------ ENTRIES SUPPLIED ------
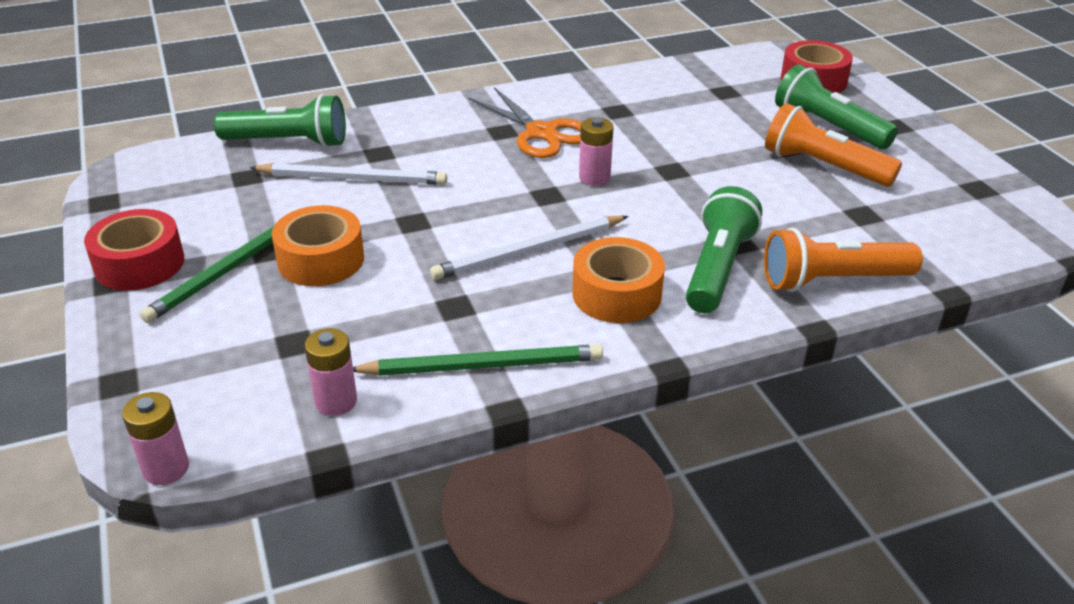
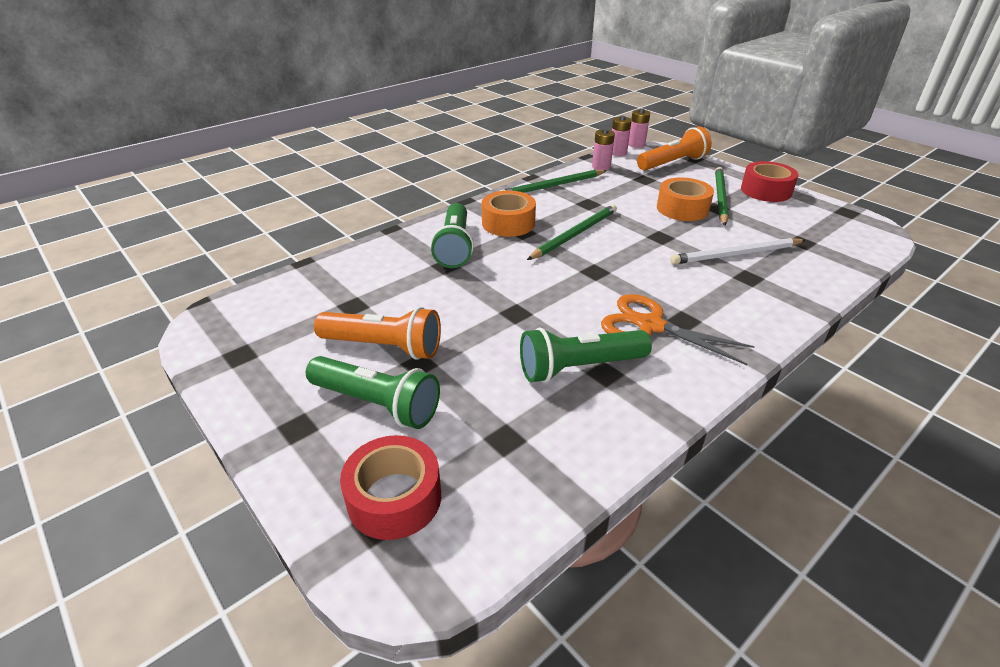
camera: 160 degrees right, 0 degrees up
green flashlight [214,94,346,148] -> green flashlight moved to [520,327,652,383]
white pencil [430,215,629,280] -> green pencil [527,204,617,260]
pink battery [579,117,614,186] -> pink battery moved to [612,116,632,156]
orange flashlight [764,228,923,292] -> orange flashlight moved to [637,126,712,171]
------
Your answer should consist of the lines above that hold the word "moved", copied exactly.

green flashlight [214,94,346,148] -> green flashlight moved to [520,327,652,383]
pink battery [579,117,614,186] -> pink battery moved to [612,116,632,156]
orange flashlight [764,228,923,292] -> orange flashlight moved to [637,126,712,171]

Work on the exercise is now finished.